» Instructions to follow
Output all entries exactly as they appear and skip the pictures.

Content starts

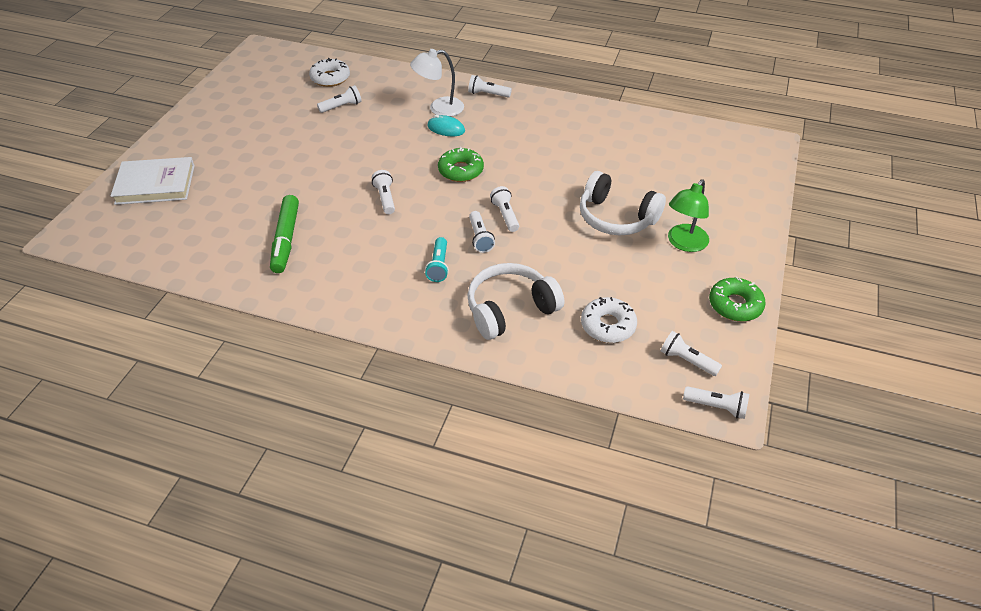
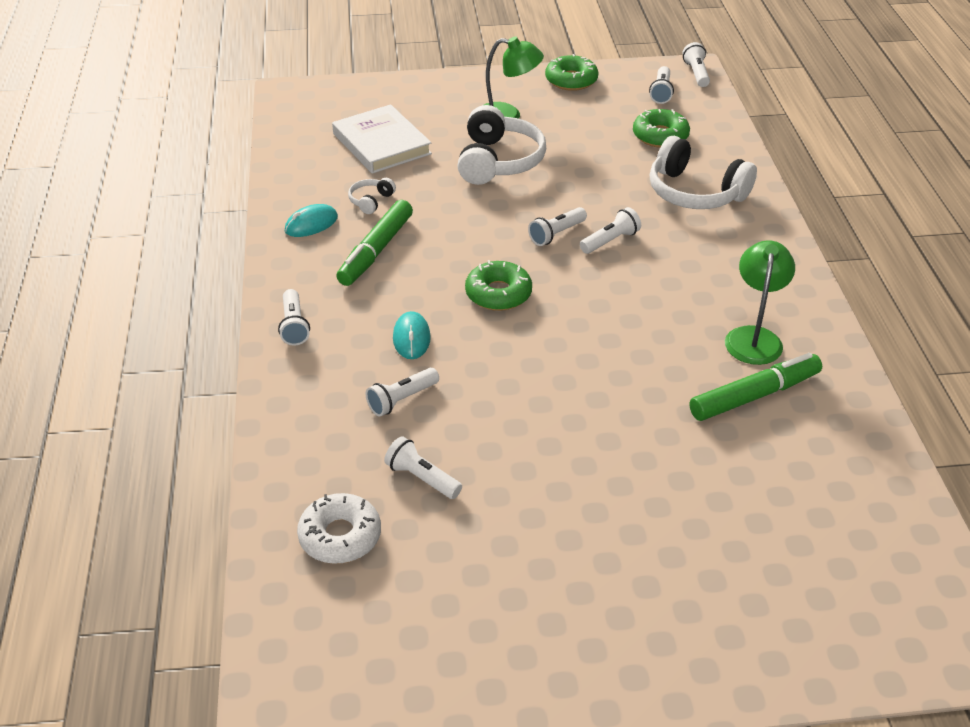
camera: 115 degrees left, 5 degrees down
(155, 184) = (784, 613): white book -> white book (381, 144)
(332, 263) = (754, 337): none -> green lamp
(385, 198) = (605, 339): white flashlight -> white flashlight (402, 400)
(439, 108) = (362, 363): white lamp -> none
(439, 266) = (680, 255): turquoise flashlight -> none
(538, 136) = (376, 251): none -> green marker
(584, 119) = (311, 224): none -> turquoise mouse
(597, 147) = (371, 201): none -> white headphones
(608, 325) = (660, 136): white donut -> green donut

Content ends

» Answer section
camera: 115 degrees left, 5 degrees down
(155, 184) = (784, 613): white book -> white book (381, 144)
(332, 263) = (754, 337): none -> green lamp
(385, 198) = (605, 339): white flashlight -> white flashlight (402, 400)
(439, 108) = (362, 363): white lamp -> none
(439, 266) = (680, 255): turquoise flashlight -> none
(538, 136) = (376, 251): none -> green marker
(584, 119) = (311, 224): none -> turquoise mouse
(597, 147) = (371, 201): none -> white headphones
(608, 325) = (660, 136): white donut -> green donut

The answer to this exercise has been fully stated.